## Problem statement
Transcribe, word for word and without additions, each line below from the one containing "(255, 160) = (249, 91): green pawn -> none" through the one containing "(308, 162) = (289, 100): red", both ends included.

## Supplied material
+++

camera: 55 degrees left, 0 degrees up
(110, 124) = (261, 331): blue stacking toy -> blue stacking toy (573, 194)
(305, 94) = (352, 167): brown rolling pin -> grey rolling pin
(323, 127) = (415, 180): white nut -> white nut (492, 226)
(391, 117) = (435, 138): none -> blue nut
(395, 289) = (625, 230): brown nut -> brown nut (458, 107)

+++

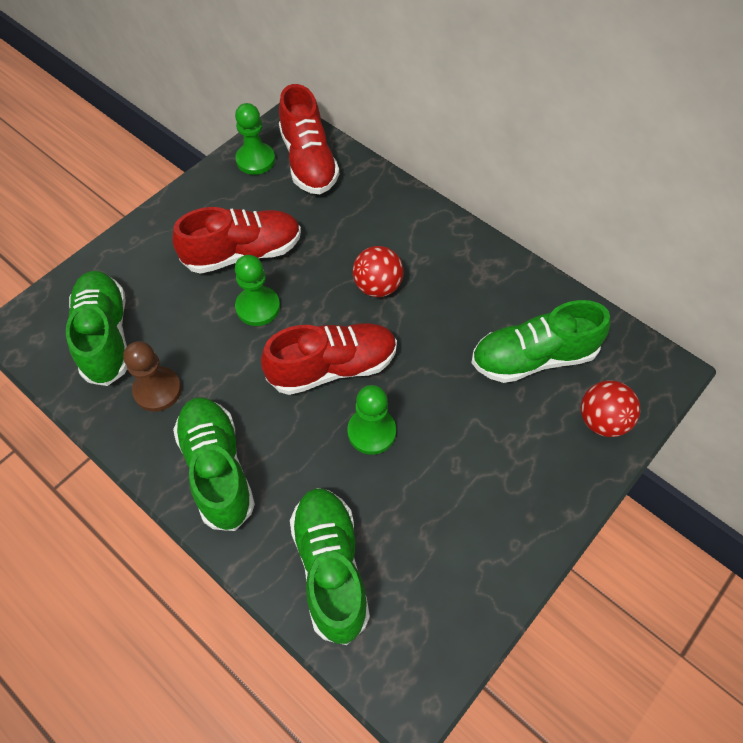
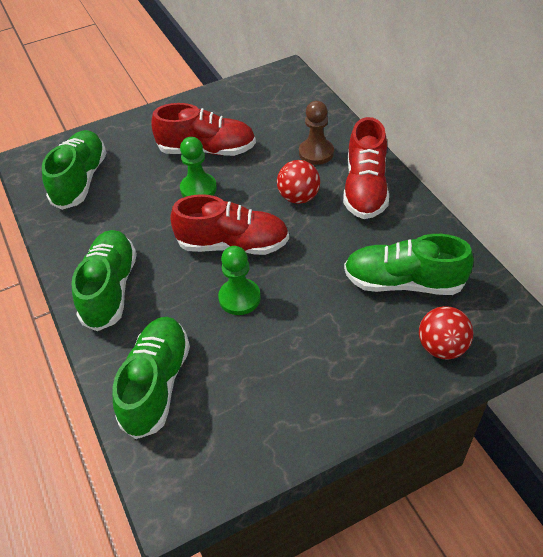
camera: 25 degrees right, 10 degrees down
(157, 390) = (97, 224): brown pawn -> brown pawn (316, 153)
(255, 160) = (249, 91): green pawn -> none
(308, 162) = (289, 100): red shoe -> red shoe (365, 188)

+++

## Exercise answer
(255, 160) = (249, 91): green pawn -> none
(308, 162) = (289, 100): red shoe -> red shoe (365, 188)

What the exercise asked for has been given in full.